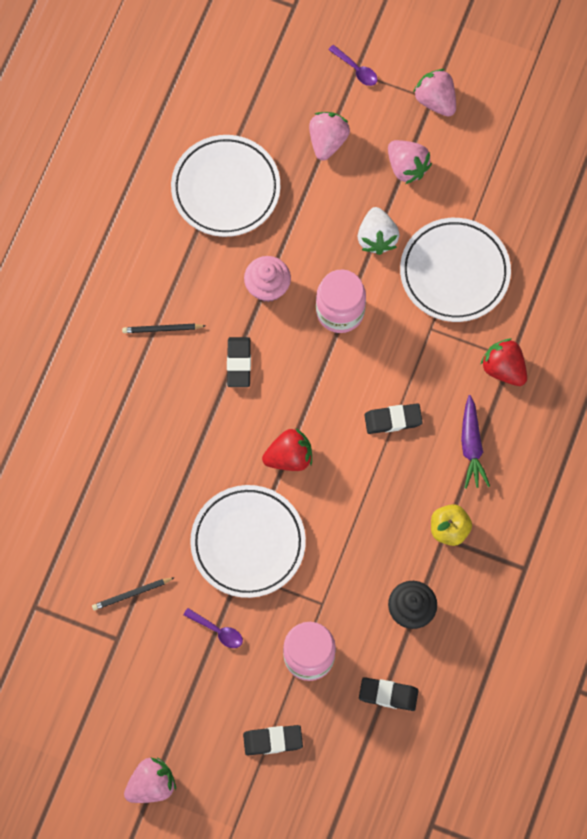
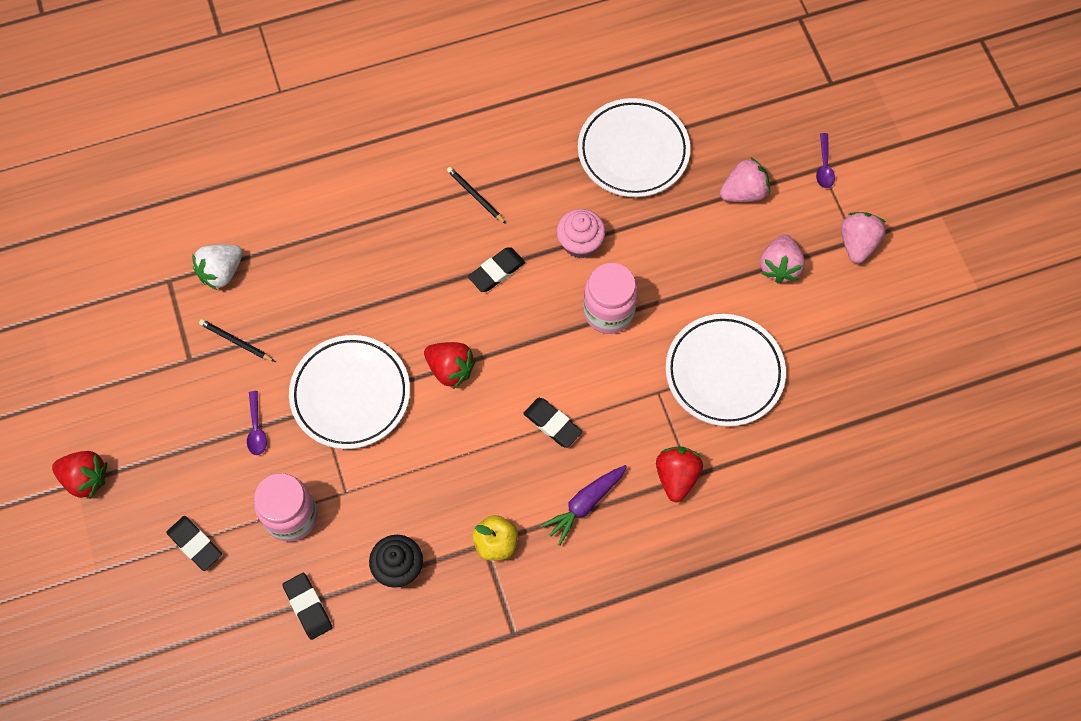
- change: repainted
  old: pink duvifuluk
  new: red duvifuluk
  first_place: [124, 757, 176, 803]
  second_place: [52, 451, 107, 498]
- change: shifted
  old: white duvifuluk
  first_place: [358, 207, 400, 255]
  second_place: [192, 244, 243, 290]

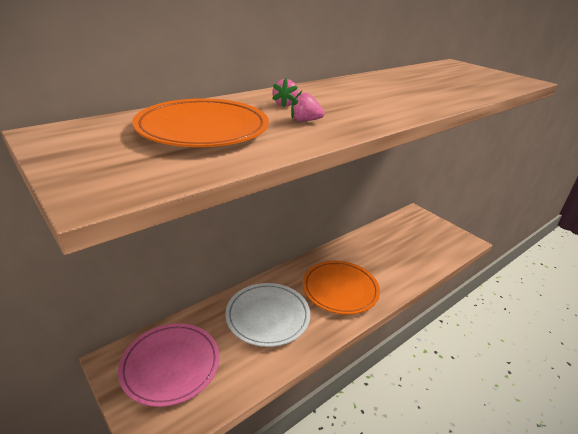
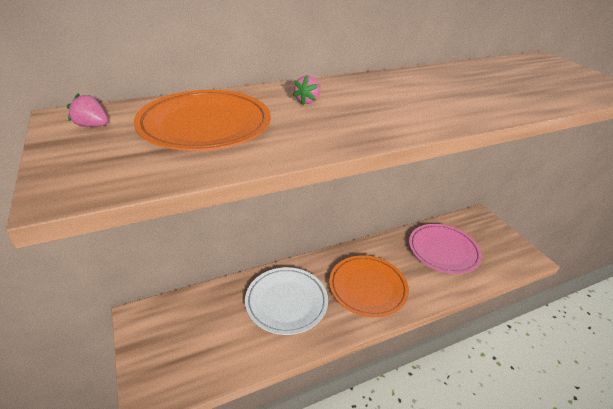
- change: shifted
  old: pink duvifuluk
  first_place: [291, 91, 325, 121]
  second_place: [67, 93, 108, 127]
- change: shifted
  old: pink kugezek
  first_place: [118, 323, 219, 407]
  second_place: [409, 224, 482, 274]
★ ★ ★ ★
— PROBLEM TO SOLVE —
Exactly reproduce the lines that run from the first line of the listing above to the line containing "old: pink kugezek", including both; omit the pictures.

— RESPONSE BOX —
- change: repainted
  old: pink duvifuluk
  new: red duvifuluk
  first_place: [124, 757, 176, 803]
  second_place: [52, 451, 107, 498]
- change: shifted
  old: white duvifuluk
  first_place: [358, 207, 400, 255]
  second_place: [192, 244, 243, 290]

- change: shifted
  old: pink duvifuluk
  first_place: [291, 91, 325, 121]
  second_place: [67, 93, 108, 127]
- change: shifted
  old: pink kugezek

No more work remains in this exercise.